Line by line, print the records exactly as they are, dropping the pictures.
[[ Given records, beginning ]]
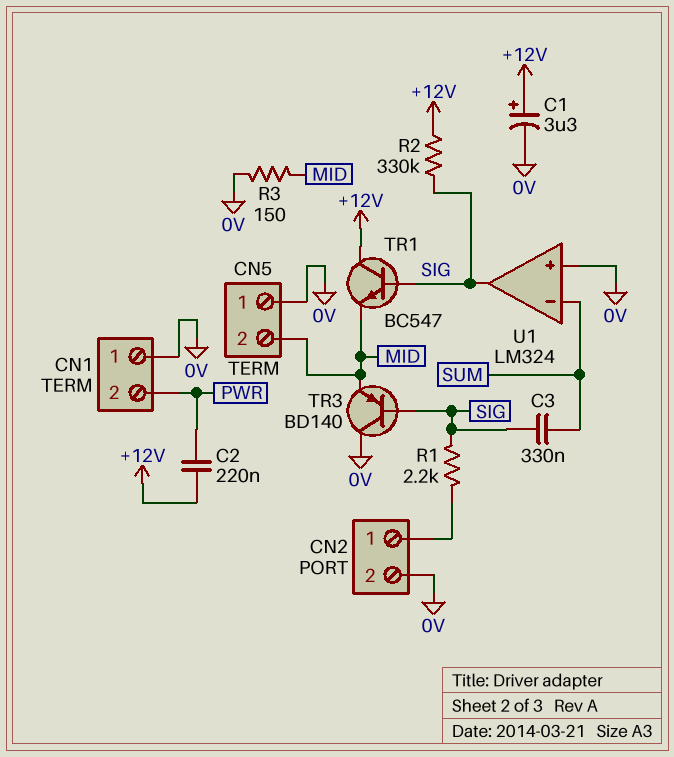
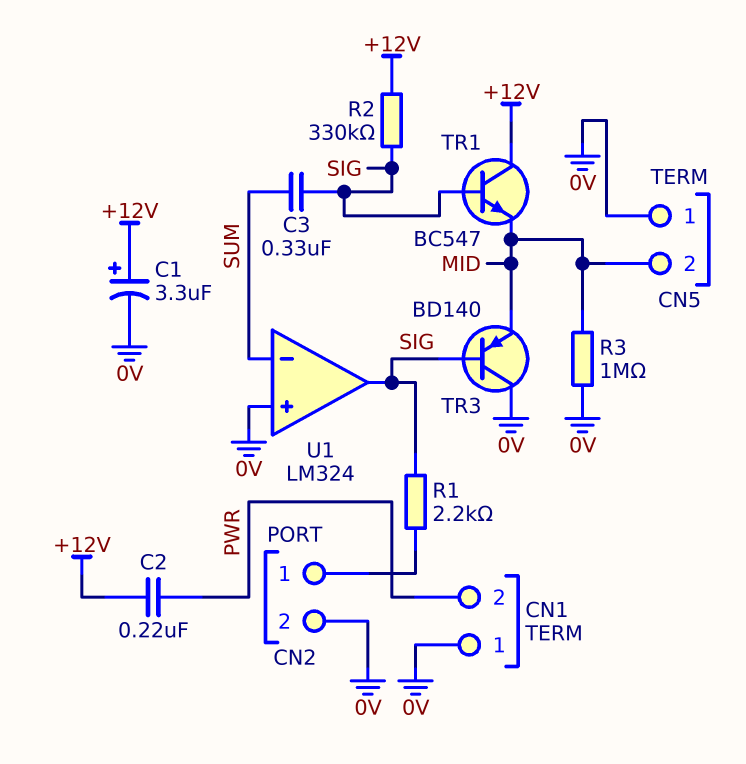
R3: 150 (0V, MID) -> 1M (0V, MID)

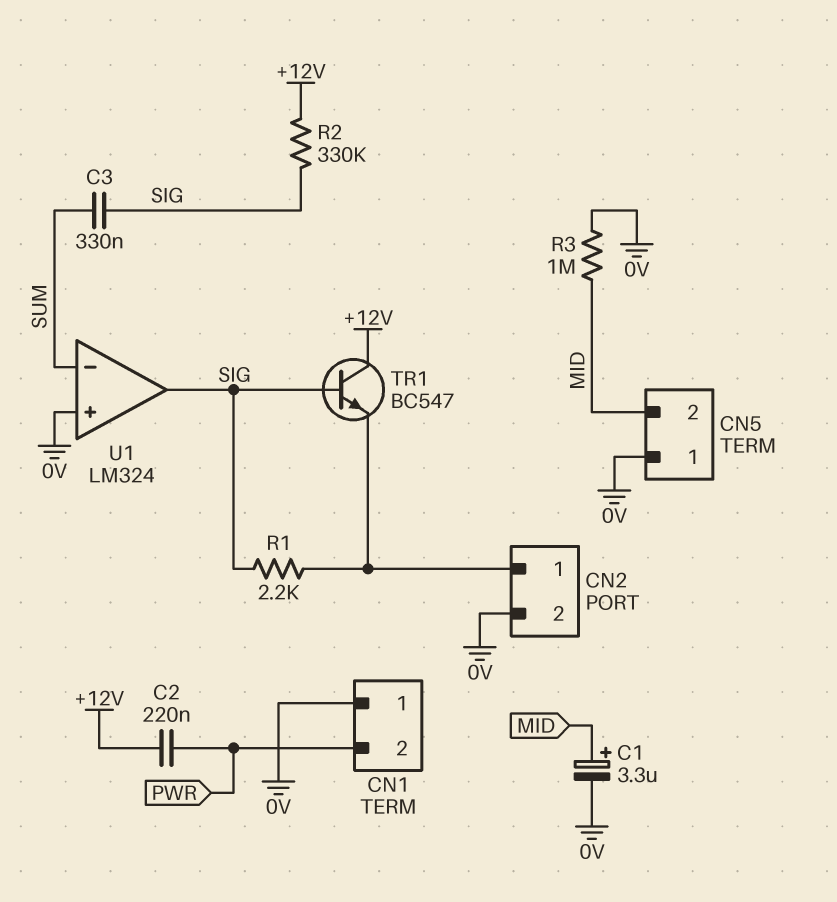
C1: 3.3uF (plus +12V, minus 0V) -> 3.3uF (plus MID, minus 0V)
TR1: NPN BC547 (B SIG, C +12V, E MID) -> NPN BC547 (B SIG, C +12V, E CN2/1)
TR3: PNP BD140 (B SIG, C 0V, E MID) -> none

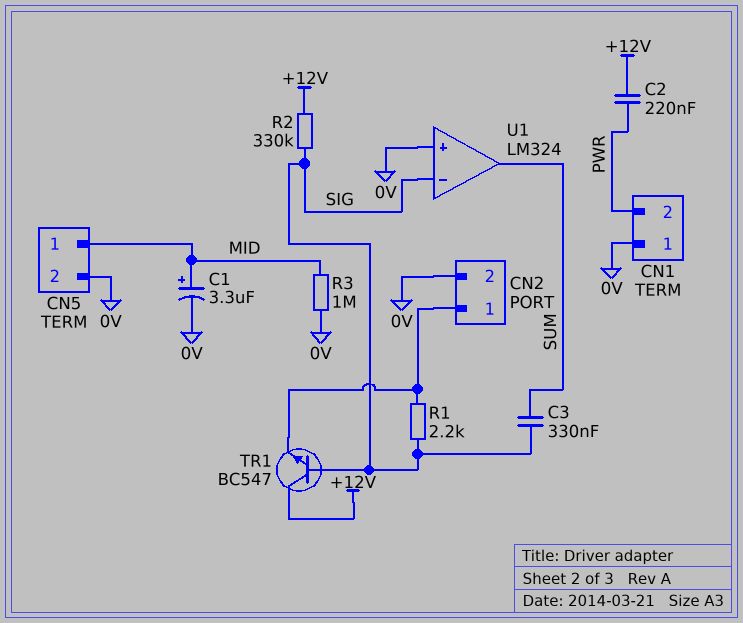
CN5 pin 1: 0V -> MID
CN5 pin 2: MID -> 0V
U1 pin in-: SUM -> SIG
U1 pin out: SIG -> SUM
[[ Given records, end ]]
## Exercise solution
R3: 150 (0V, MID) -> 1M (0V, MID)

C1: 3.3uF (plus +12V, minus 0V) -> 3.3uF (plus MID, minus 0V)
TR1: NPN BC547 (B SIG, C +12V, E MID) -> NPN BC547 (B SIG, C +12V, E CN2/1)
TR3: PNP BD140 (B SIG, C 0V, E MID) -> none

CN5 pin 1: 0V -> MID
CN5 pin 2: MID -> 0V
U1 pin in-: SUM -> SIG
U1 pin out: SIG -> SUM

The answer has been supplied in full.